═════ Records

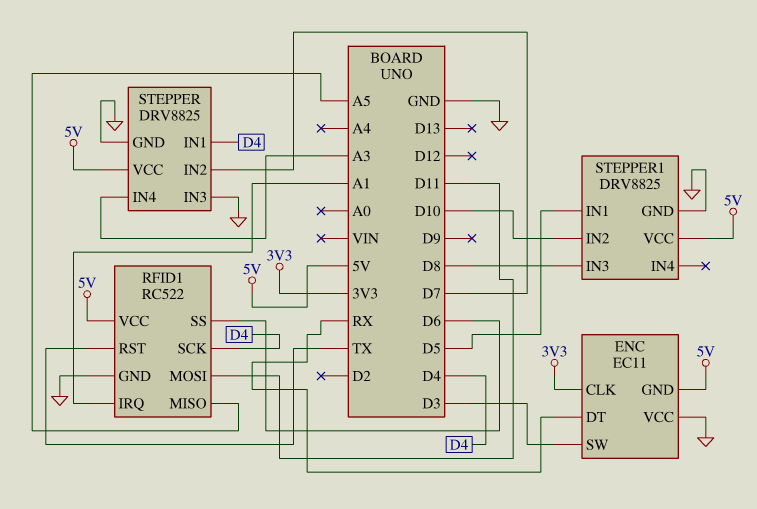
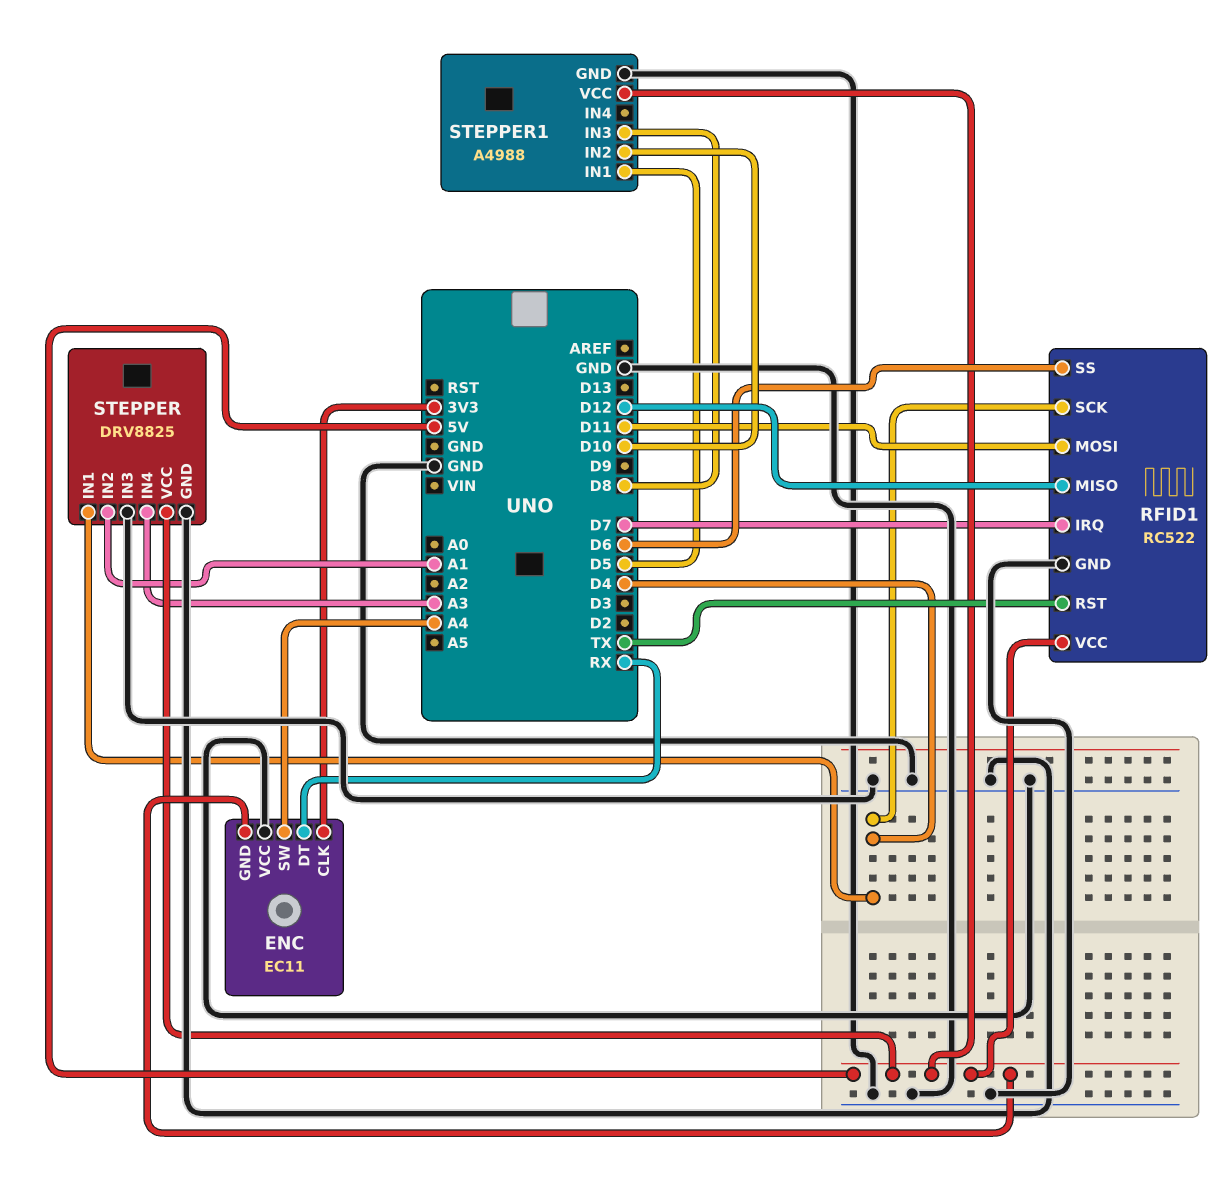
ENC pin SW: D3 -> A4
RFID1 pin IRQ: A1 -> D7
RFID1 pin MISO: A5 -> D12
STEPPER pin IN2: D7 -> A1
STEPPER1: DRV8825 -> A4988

══════════

**Work request**
Omit the pictures. Output every record above word for word.

**Reply**
ENC pin SW: D3 -> A4
RFID1 pin IRQ: A1 -> D7
RFID1 pin MISO: A5 -> D12
STEPPER pin IN2: D7 -> A1
STEPPER1: DRV8825 -> A4988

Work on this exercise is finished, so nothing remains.